### PROBLEM
Extract the text of each entry below exactly, leaving every image behind.

##############################

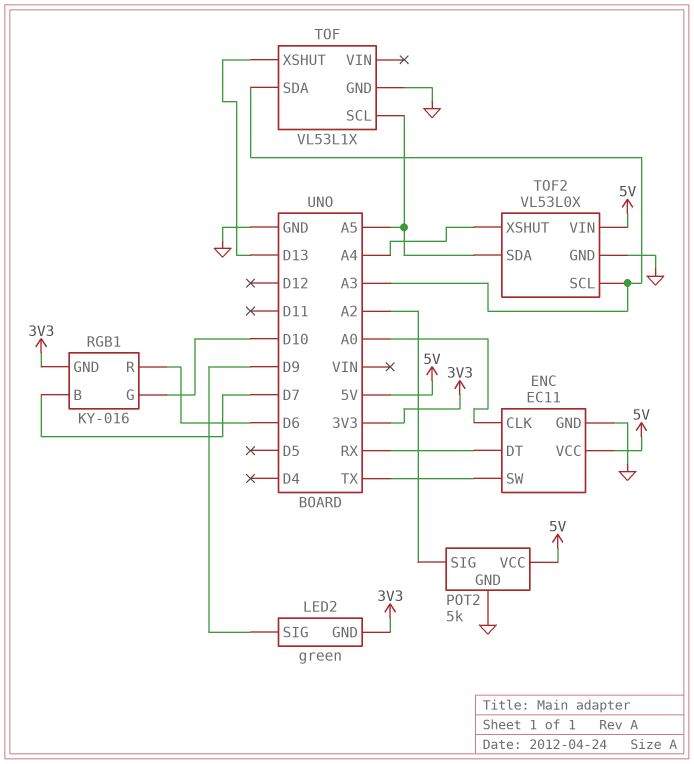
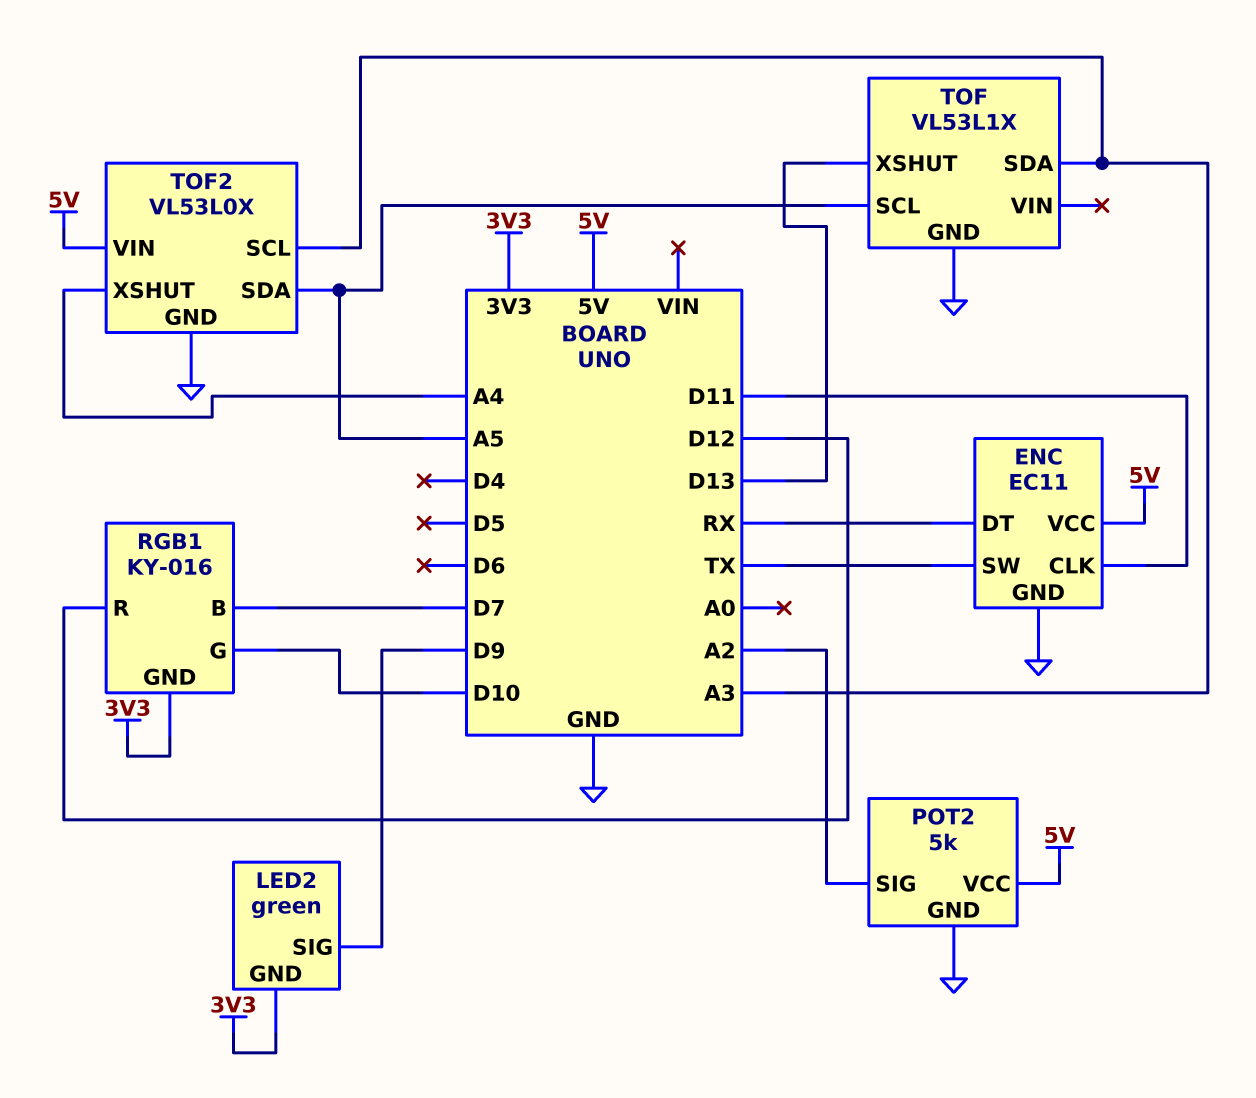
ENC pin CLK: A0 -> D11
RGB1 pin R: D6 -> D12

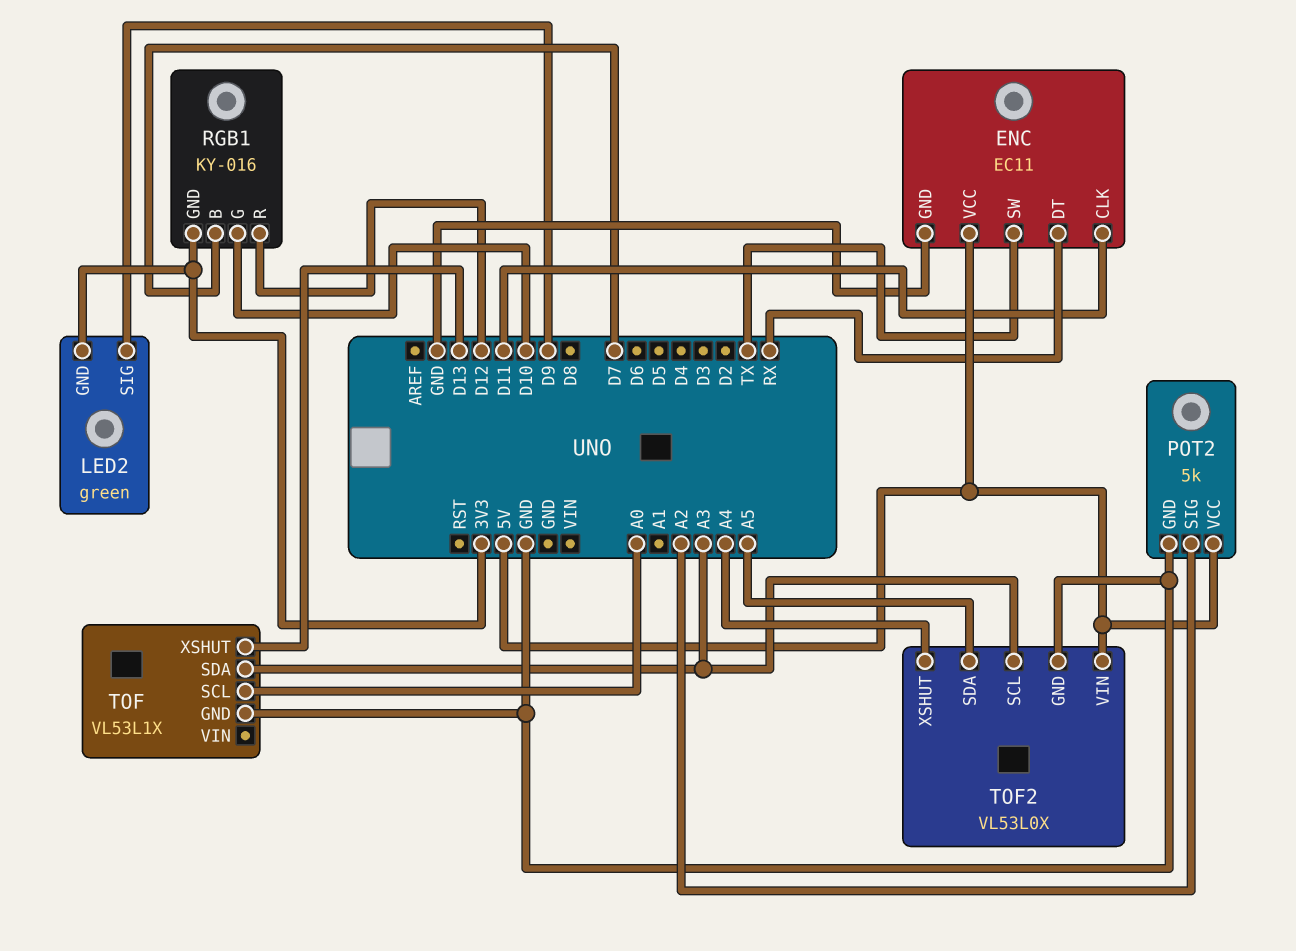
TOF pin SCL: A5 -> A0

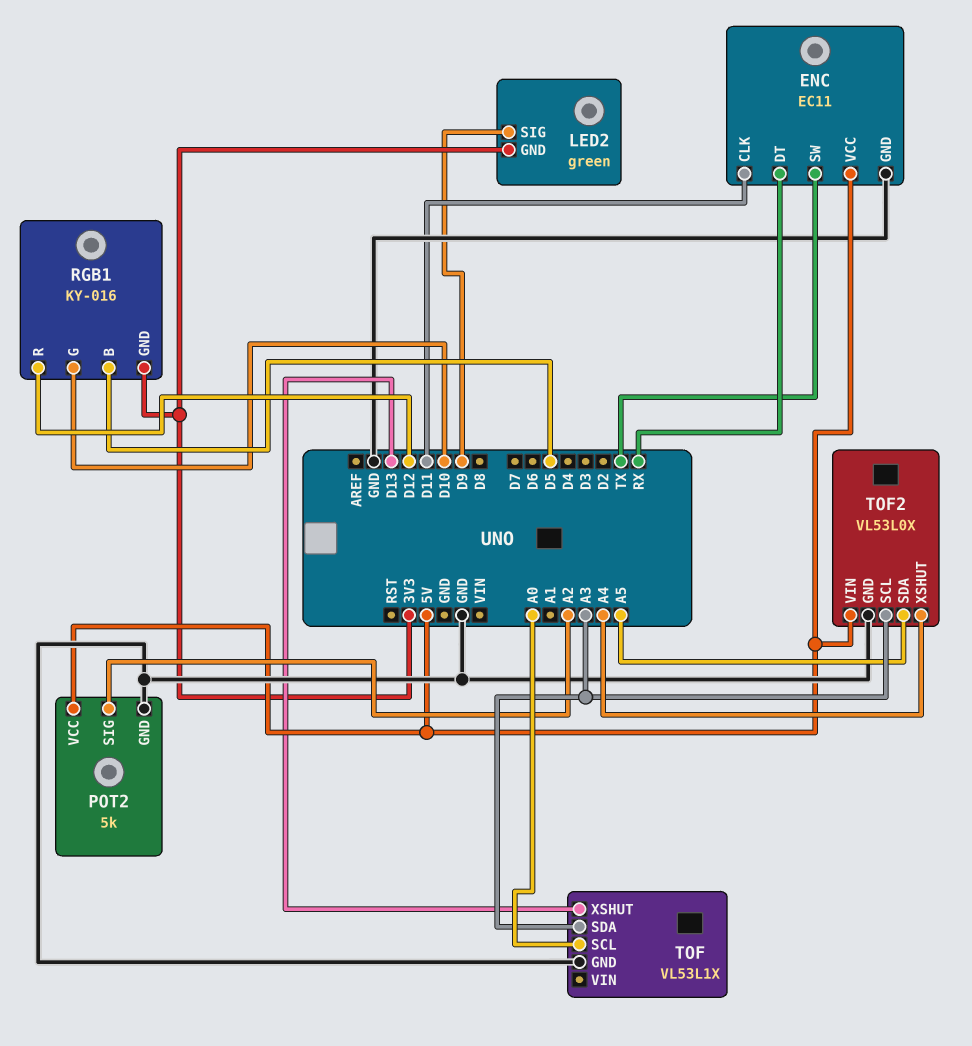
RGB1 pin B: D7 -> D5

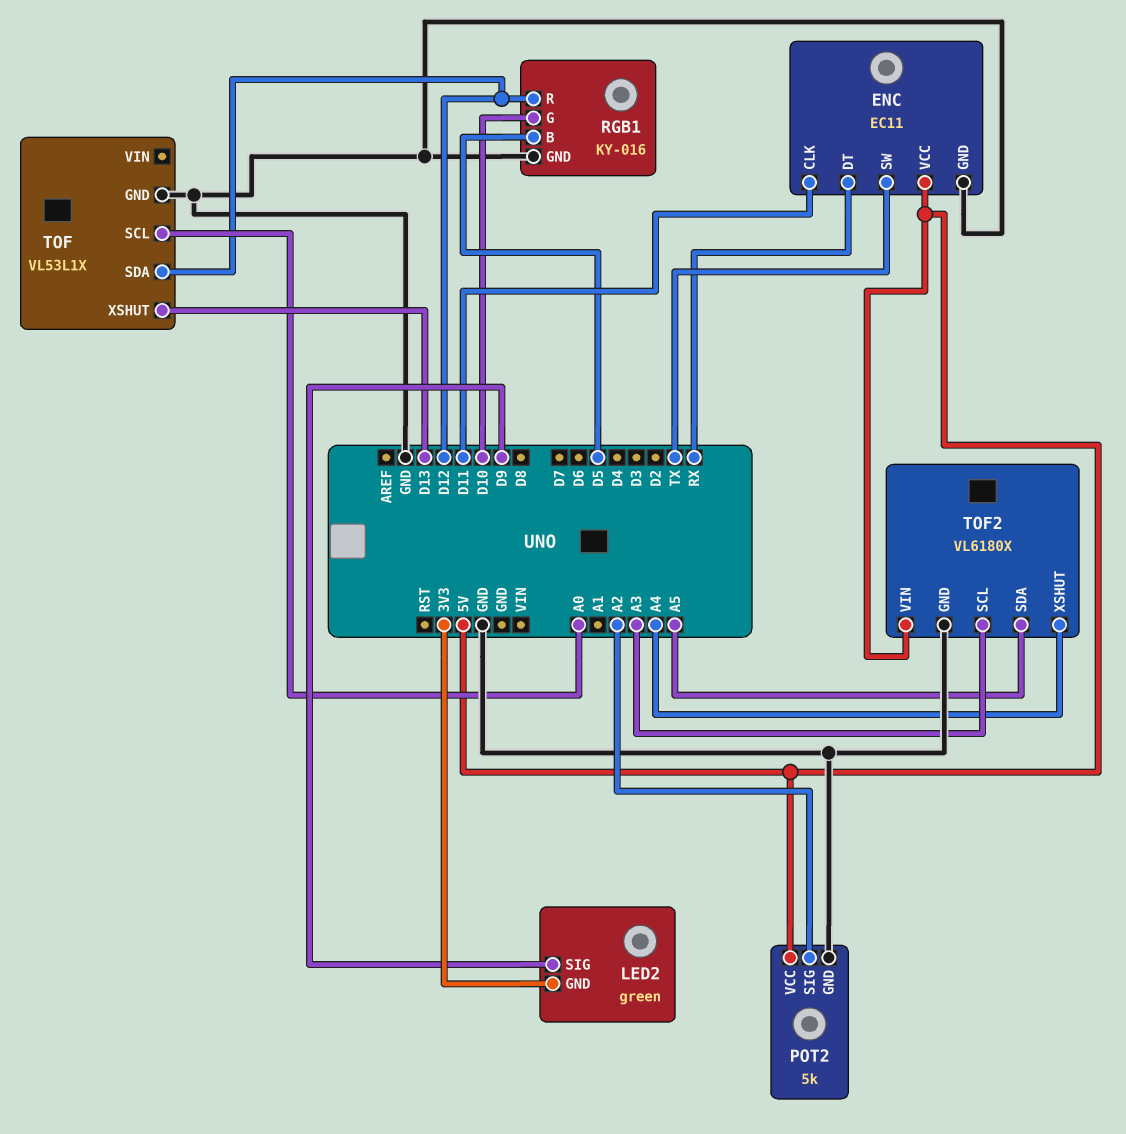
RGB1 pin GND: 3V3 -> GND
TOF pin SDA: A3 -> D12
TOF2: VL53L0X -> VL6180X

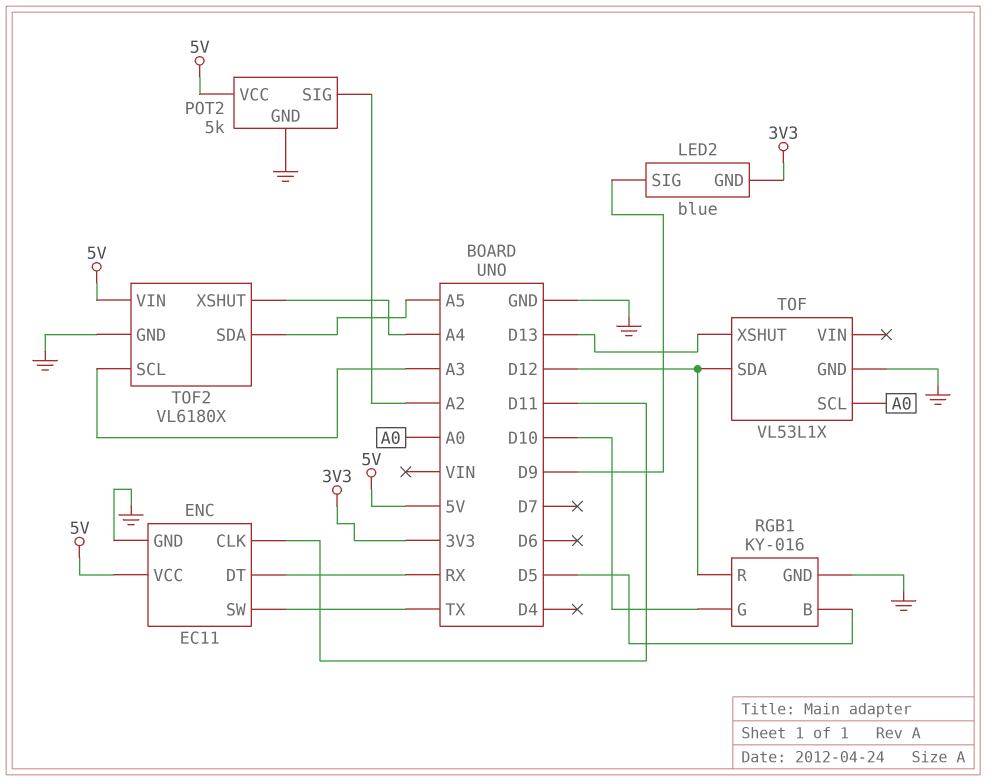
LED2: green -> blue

##############################

### ANSWER TO THIS EXERCISE
ENC pin CLK: A0 -> D11
RGB1 pin R: D6 -> D12

TOF pin SCL: A5 -> A0

RGB1 pin B: D7 -> D5

RGB1 pin GND: 3V3 -> GND
TOF pin SDA: A3 -> D12
TOF2: VL53L0X -> VL6180X

LED2: green -> blue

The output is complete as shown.